— What you are asked to do —
Write out the listing below again, precisely as it is given.

** Provided data follows **

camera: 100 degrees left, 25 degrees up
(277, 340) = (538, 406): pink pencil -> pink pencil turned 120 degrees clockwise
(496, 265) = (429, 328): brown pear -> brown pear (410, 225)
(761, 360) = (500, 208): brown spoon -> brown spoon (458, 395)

** End of Provided data **

— Solution —
camera: 100 degrees left, 25 degrees up
(277, 340) = (538, 406): pink pencil -> pink pencil turned 120 degrees clockwise
(496, 265) = (429, 328): brown pear -> brown pear (410, 225)
(761, 360) = (500, 208): brown spoon -> brown spoon (458, 395)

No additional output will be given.